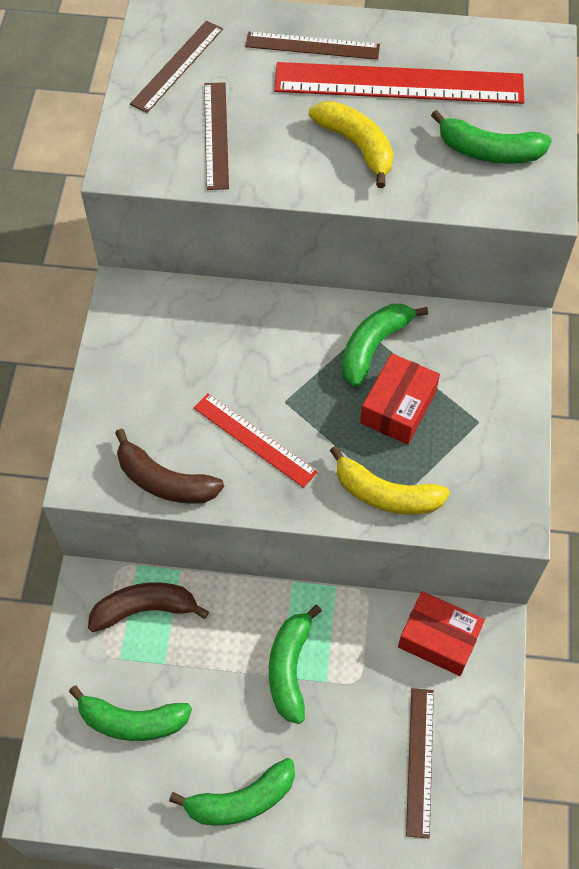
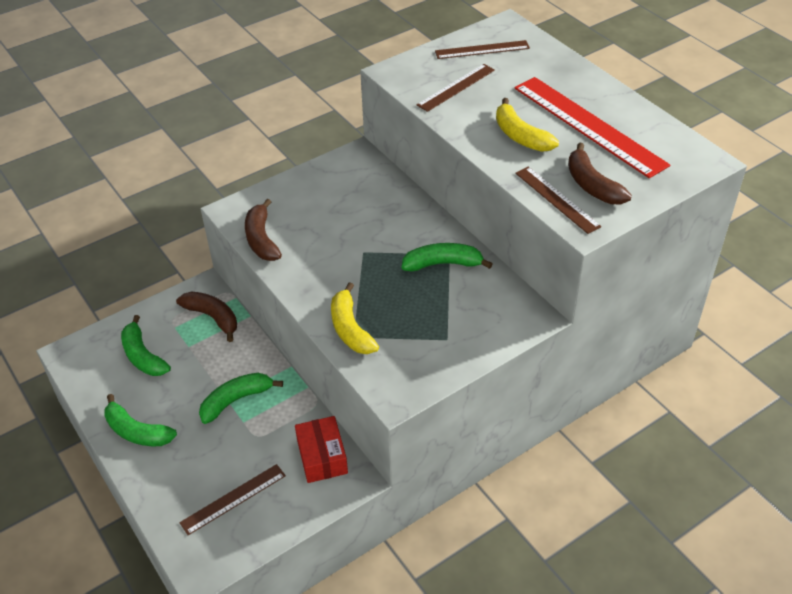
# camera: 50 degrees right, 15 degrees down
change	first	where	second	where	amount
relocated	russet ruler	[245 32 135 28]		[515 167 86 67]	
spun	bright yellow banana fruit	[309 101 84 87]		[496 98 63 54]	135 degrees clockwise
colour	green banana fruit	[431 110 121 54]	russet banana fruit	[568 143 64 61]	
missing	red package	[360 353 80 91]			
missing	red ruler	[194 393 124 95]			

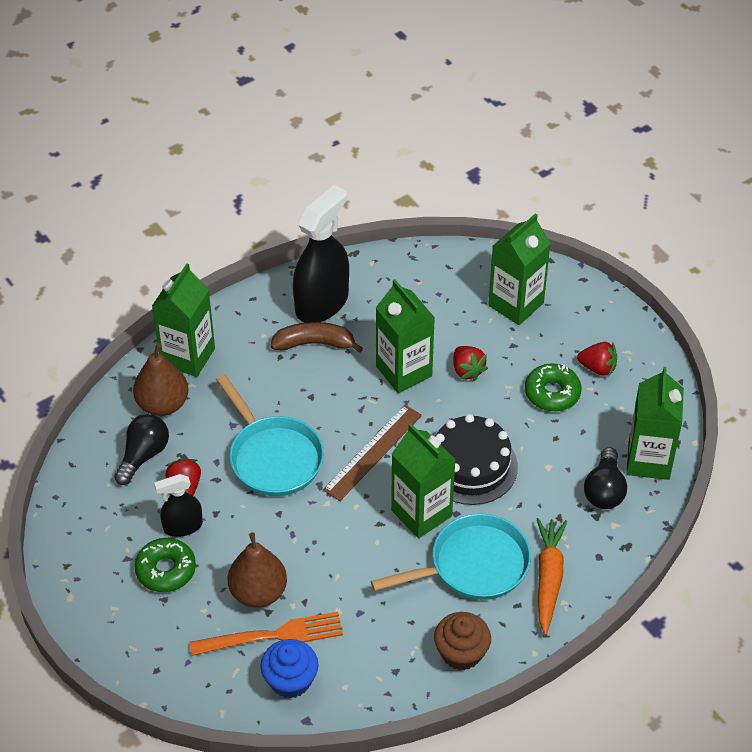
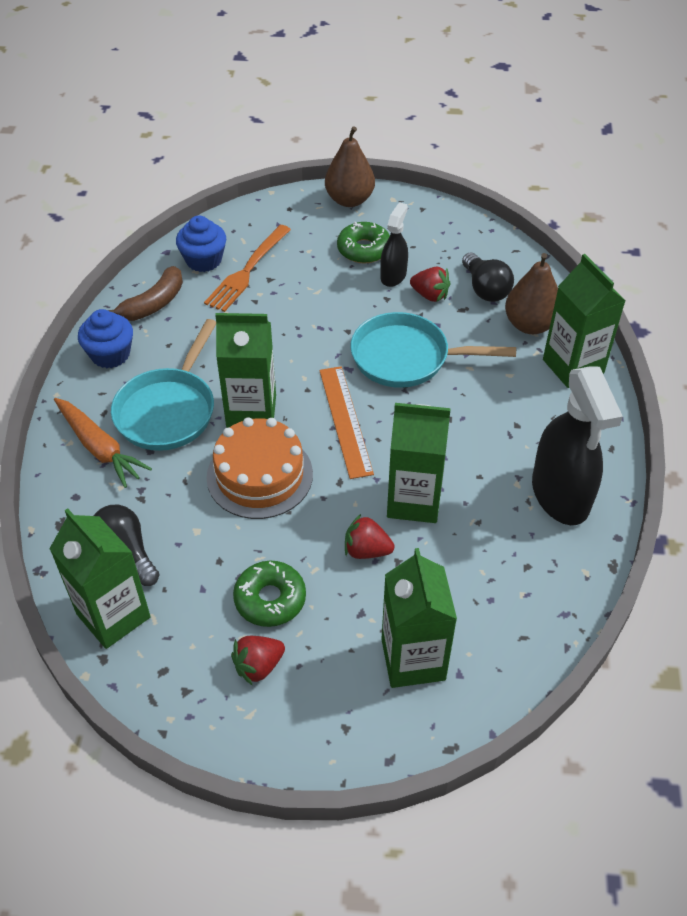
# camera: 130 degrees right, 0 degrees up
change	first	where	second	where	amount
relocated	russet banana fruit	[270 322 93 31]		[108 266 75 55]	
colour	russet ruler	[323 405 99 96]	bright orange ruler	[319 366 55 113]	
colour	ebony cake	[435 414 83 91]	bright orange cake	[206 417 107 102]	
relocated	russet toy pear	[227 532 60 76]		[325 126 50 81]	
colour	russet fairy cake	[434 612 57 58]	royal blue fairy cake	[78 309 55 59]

◆ What the exercise asks: Apart from the images, print all the material above exactly as given.

◆ Answer space:
# camera: 50 degrees right, 15 degrees down
change	first	where	second	where	amount
relocated	russet ruler	[245 32 135 28]		[515 167 86 67]	
spun	bright yellow banana fruit	[309 101 84 87]		[496 98 63 54]	135 degrees clockwise
colour	green banana fruit	[431 110 121 54]	russet banana fruit	[568 143 64 61]	
missing	red package	[360 353 80 91]			
missing	red ruler	[194 393 124 95]			

# camera: 130 degrees right, 0 degrees up
change	first	where	second	where	amount
relocated	russet banana fruit	[270 322 93 31]		[108 266 75 55]	
colour	russet ruler	[323 405 99 96]	bright orange ruler	[319 366 55 113]	
colour	ebony cake	[435 414 83 91]	bright orange cake	[206 417 107 102]	
relocated	russet toy pear	[227 532 60 76]		[325 126 50 81]	
colour	russet fairy cake	[434 612 57 58]	royal blue fairy cake	[78 309 55 59]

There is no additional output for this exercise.